§ **Recorded data**
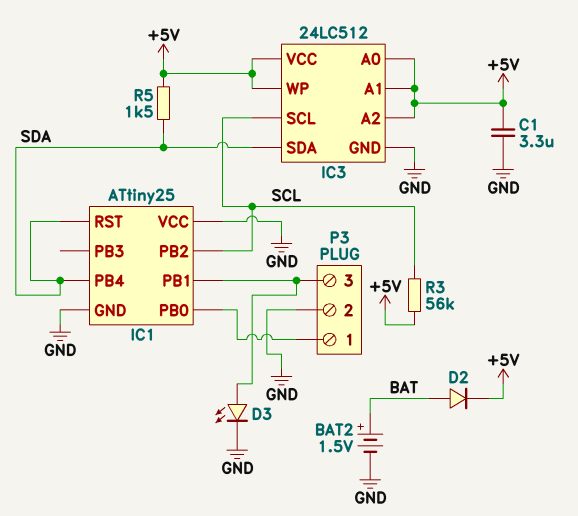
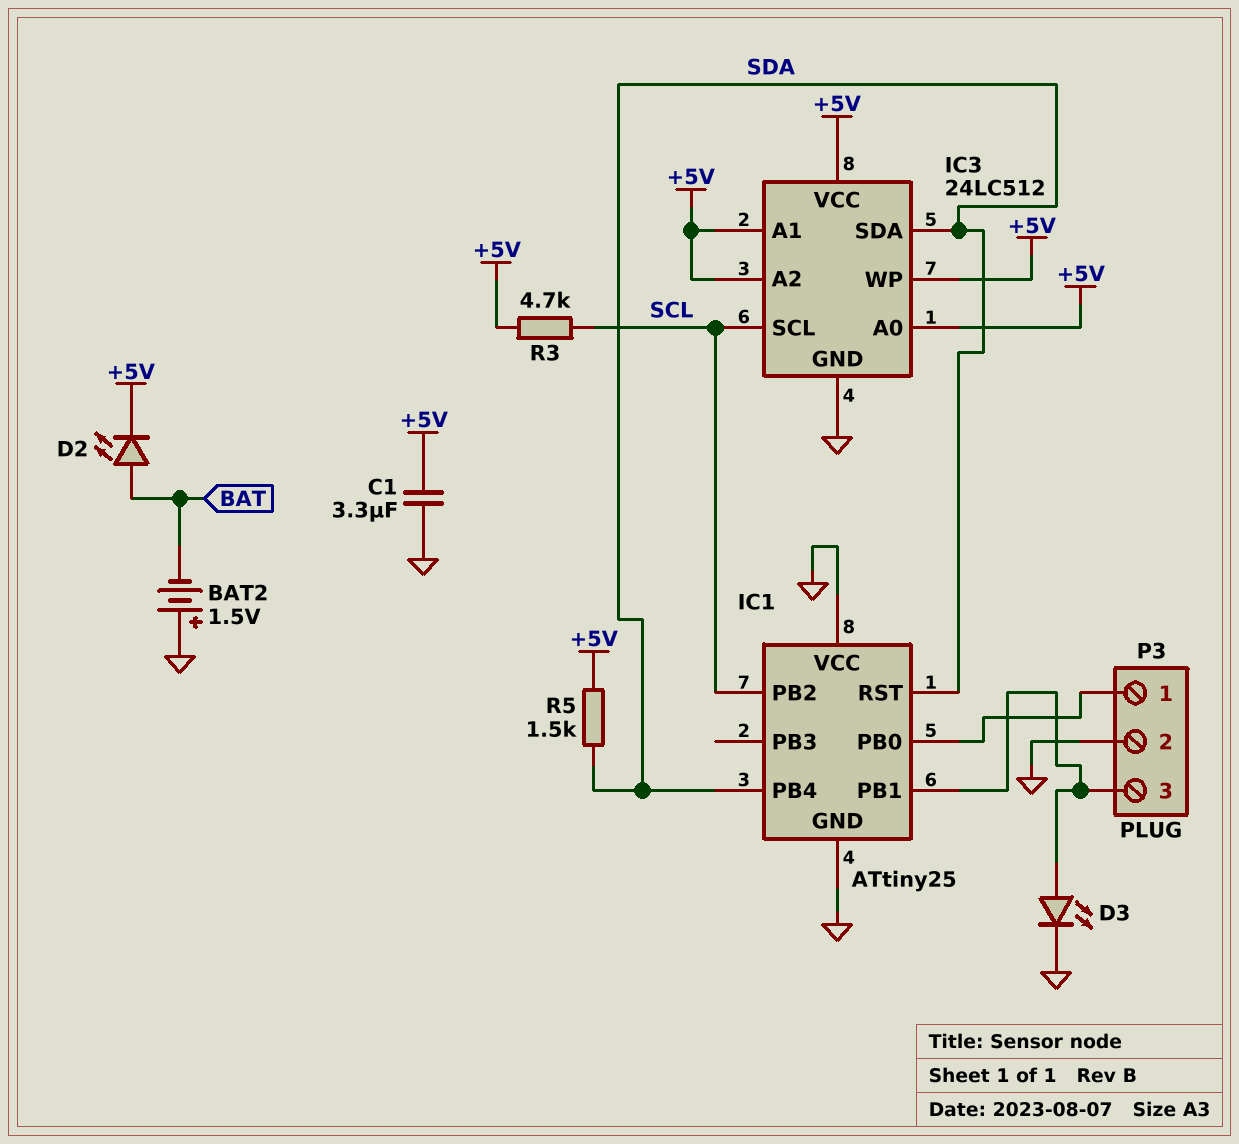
BAT2: 1.5V (plus BAT, minus GND) -> 1.5V (plus GND, minus BAT)
D2: diode (A BAT, K +5V) -> LED (A BAT, K +5V)
R3: 56k (+5V, SCL) -> 4.7k (+5V, SCL)

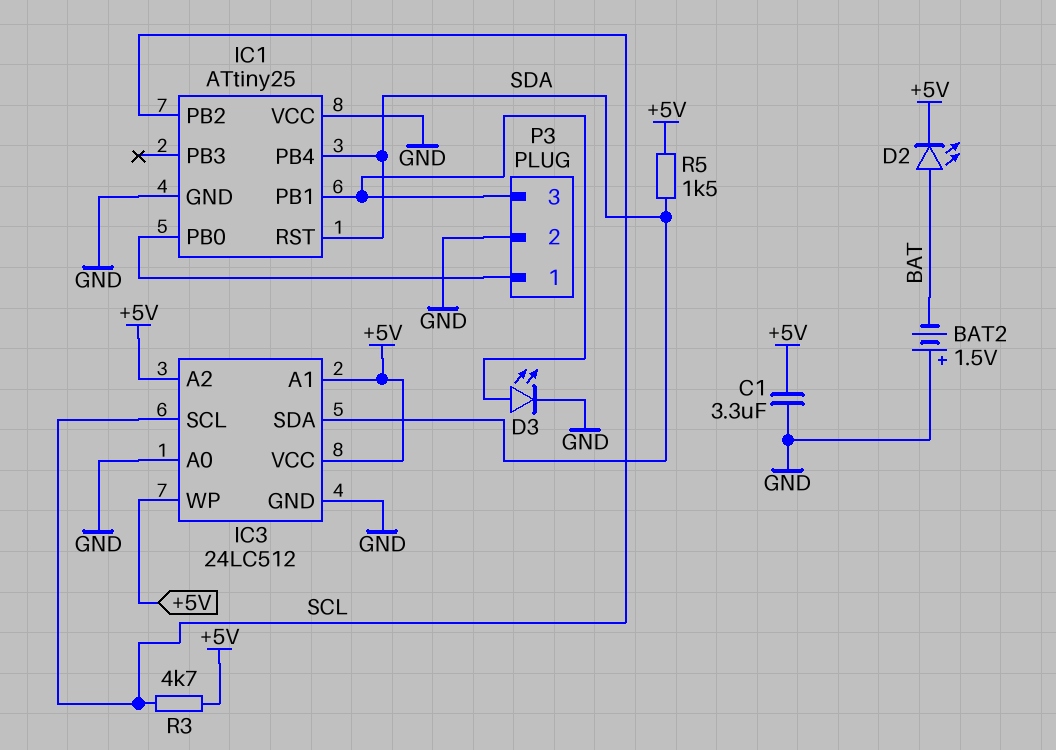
IC3 pin A0: +5V -> GND

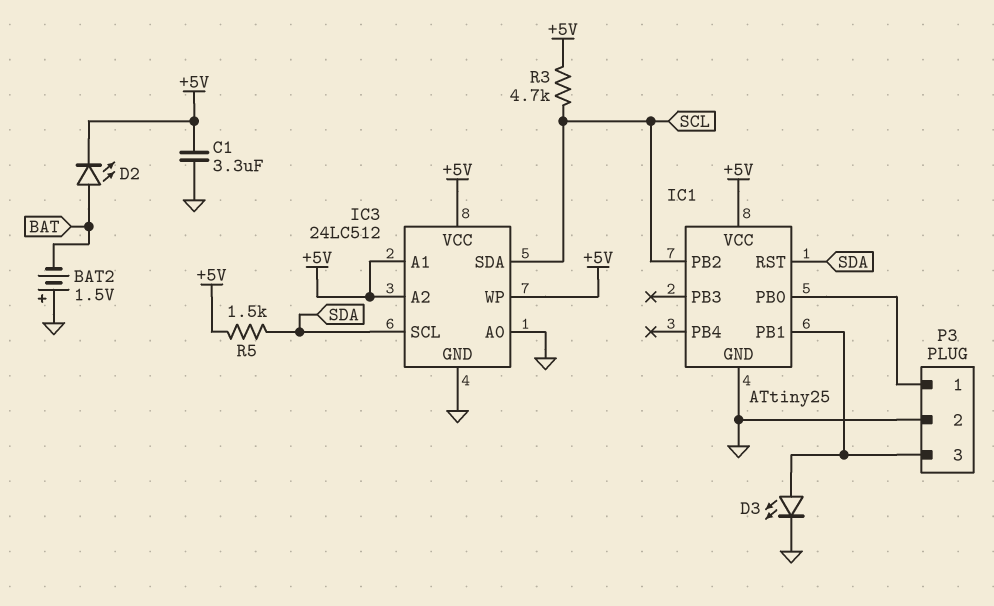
IC1 pin PB4: SDA -> none
IC1 pin VCC: GND -> +5V
IC3 pin SCL: SCL -> SDA
IC3 pin SDA: SDA -> SCL

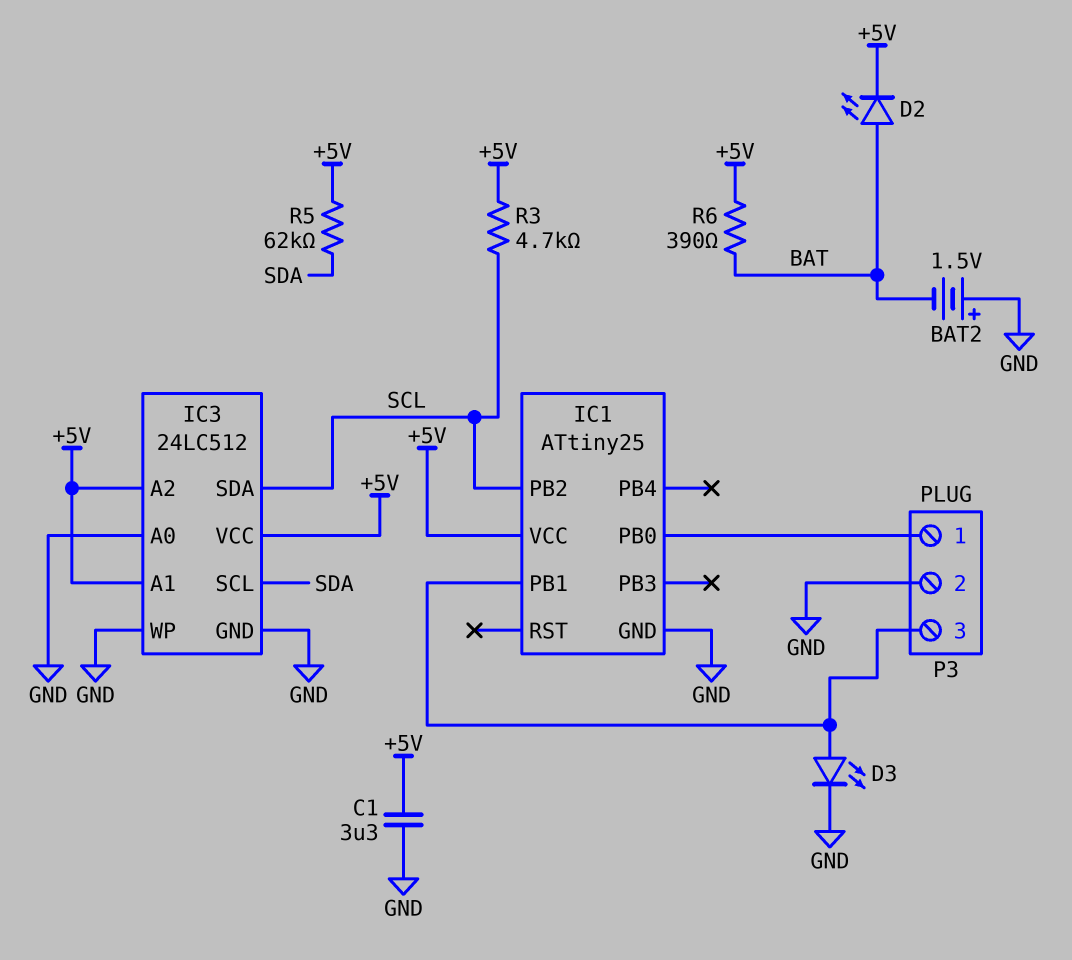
IC1 pin RST: SDA -> none
IC3 pin WP: +5V -> GND
R5: 1.5k (+5V, SDA) -> 62k (+5V, SDA)
R6: none -> 390 (+5V, BAT)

§ **Prompt**
Each line with the word "none" in the records above belongs in the result; copy all of them.

§ **Written response**
IC1 pin PB4: SDA -> none
IC1 pin RST: SDA -> none
R6: none -> 390 (+5V, BAT)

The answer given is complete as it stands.